▶ DIRECTIONS: Repeat the following data exactly, omitting pictures.

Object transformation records
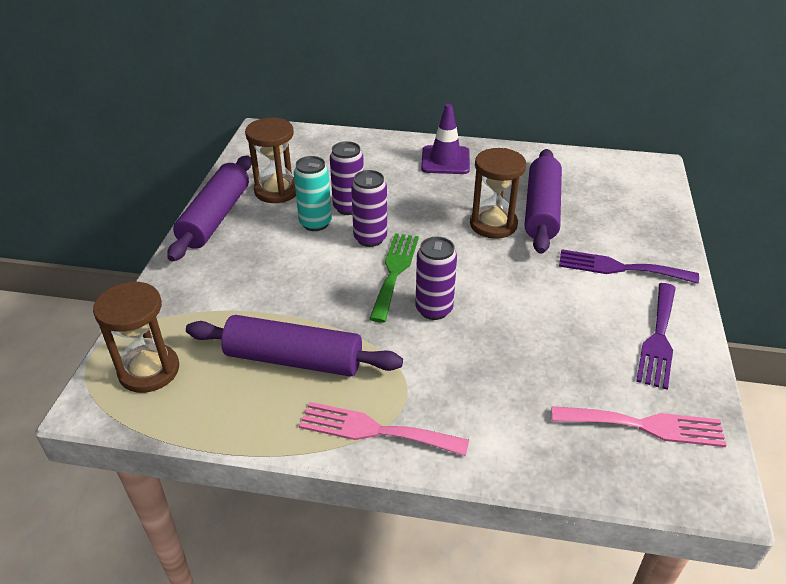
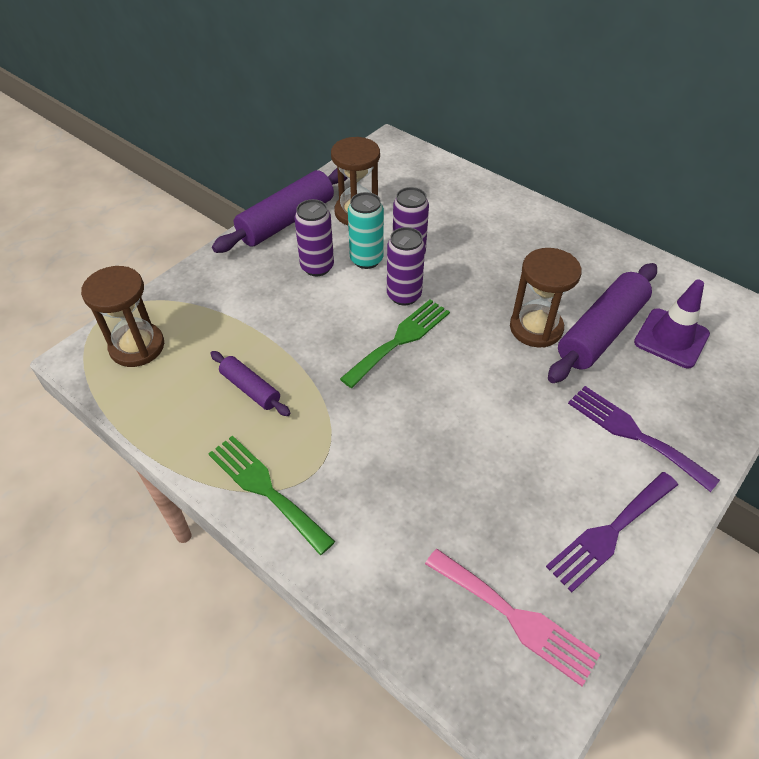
camera: 30 degrees right, 10 degrees up
purple rolling pin [186,315,403,377] -> purple rolling pin [210,351,291,416], size x0.54
pink fork [299,402,469,456] -> green fork [208,435,335,555]
purple can [415,237,457,320] -> purple can moved to [294,199,334,276]
purple traffic cone [421,104,470,174] -> purple traffic cone moved to [634,279,710,368]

▶ ANSWER TO THIS TASK:
camera: 30 degrees right, 10 degrees up
purple rolling pin [186,315,403,377] -> purple rolling pin [210,351,291,416], size x0.54
pink fork [299,402,469,456] -> green fork [208,435,335,555]
purple can [415,237,457,320] -> purple can moved to [294,199,334,276]
purple traffic cone [421,104,470,174] -> purple traffic cone moved to [634,279,710,368]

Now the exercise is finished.